Stored data
⁂

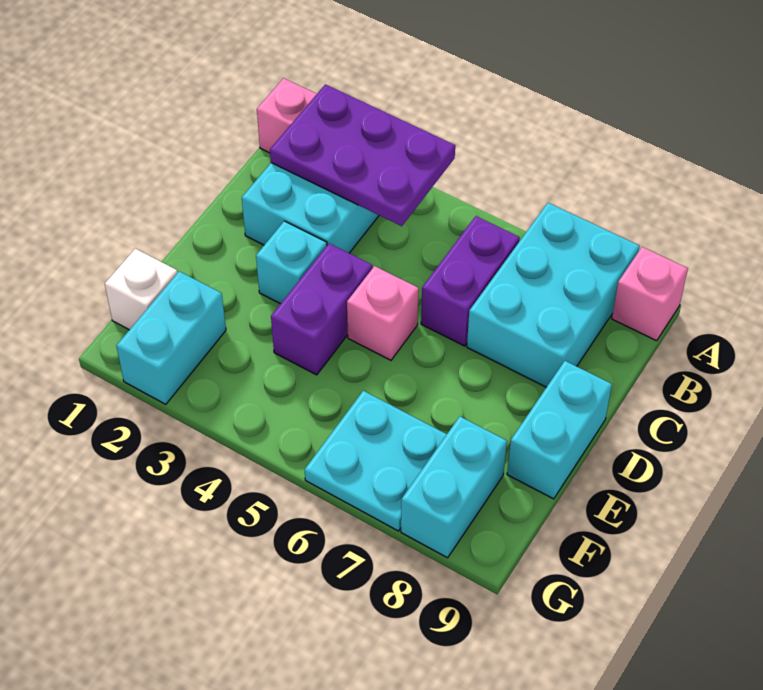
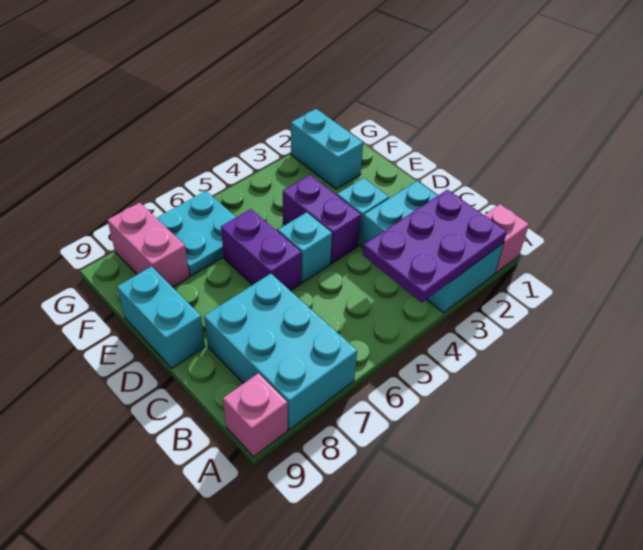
purple brick B6:C6 level 1 -> purple brick D6:E6 level 1
pink brick D5 level 1 -> cyan brick D5 level 1
white brick F1 level 1 -> none
cyan brick F8:G8 level 1 -> pink brick F8:G8 level 1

⁂

Exercise directions
Print the listing verbatim; no pictures.

Exercise answer
purple brick B6:C6 level 1 -> purple brick D6:E6 level 1
pink brick D5 level 1 -> cyan brick D5 level 1
white brick F1 level 1 -> none
cyan brick F8:G8 level 1 -> pink brick F8:G8 level 1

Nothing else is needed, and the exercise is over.